(Input data Opens)

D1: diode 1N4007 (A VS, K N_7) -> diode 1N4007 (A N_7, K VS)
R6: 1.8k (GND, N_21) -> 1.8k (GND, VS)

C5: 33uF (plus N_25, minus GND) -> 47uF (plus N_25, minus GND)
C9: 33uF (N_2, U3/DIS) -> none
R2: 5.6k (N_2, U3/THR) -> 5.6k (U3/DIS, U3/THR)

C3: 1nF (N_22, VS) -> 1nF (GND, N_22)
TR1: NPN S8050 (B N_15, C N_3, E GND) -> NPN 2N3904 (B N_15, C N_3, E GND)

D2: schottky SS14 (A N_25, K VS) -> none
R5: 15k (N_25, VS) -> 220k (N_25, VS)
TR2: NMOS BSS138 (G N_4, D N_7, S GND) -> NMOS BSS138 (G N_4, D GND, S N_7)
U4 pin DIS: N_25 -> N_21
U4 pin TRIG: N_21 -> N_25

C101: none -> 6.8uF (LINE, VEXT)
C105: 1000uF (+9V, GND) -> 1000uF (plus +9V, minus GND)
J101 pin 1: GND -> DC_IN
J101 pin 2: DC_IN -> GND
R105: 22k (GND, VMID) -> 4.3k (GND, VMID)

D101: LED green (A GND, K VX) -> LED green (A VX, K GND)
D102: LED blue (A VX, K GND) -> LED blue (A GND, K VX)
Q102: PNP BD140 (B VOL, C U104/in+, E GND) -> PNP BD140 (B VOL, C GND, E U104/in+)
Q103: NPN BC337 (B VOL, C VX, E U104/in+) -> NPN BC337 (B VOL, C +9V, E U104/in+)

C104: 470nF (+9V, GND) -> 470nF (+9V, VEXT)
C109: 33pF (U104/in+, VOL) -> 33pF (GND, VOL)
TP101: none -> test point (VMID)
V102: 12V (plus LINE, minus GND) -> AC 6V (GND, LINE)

(Input data Closes)

Instructions for the task: The answer must be the same records, repeated exactly and in full.

Problem solution:
D1: diode 1N4007 (A VS, K N_7) -> diode 1N4007 (A N_7, K VS)
R6: 1.8k (GND, N_21) -> 1.8k (GND, VS)

C5: 33uF (plus N_25, minus GND) -> 47uF (plus N_25, minus GND)
C9: 33uF (N_2, U3/DIS) -> none
R2: 5.6k (N_2, U3/THR) -> 5.6k (U3/DIS, U3/THR)

C3: 1nF (N_22, VS) -> 1nF (GND, N_22)
TR1: NPN S8050 (B N_15, C N_3, E GND) -> NPN 2N3904 (B N_15, C N_3, E GND)

D2: schottky SS14 (A N_25, K VS) -> none
R5: 15k (N_25, VS) -> 220k (N_25, VS)
TR2: NMOS BSS138 (G N_4, D N_7, S GND) -> NMOS BSS138 (G N_4, D GND, S N_7)
U4 pin DIS: N_25 -> N_21
U4 pin TRIG: N_21 -> N_25

C101: none -> 6.8uF (LINE, VEXT)
C105: 1000uF (+9V, GND) -> 1000uF (plus +9V, minus GND)
J101 pin 1: GND -> DC_IN
J101 pin 2: DC_IN -> GND
R105: 22k (GND, VMID) -> 4.3k (GND, VMID)

D101: LED green (A GND, K VX) -> LED green (A VX, K GND)
D102: LED blue (A VX, K GND) -> LED blue (A GND, K VX)
Q102: PNP BD140 (B VOL, C U104/in+, E GND) -> PNP BD140 (B VOL, C GND, E U104/in+)
Q103: NPN BC337 (B VOL, C VX, E U104/in+) -> NPN BC337 (B VOL, C +9V, E U104/in+)

C104: 470nF (+9V, GND) -> 470nF (+9V, VEXT)
C109: 33pF (U104/in+, VOL) -> 33pF (GND, VOL)
TP101: none -> test point (VMID)
V102: 12V (plus LINE, minus GND) -> AC 6V (GND, LINE)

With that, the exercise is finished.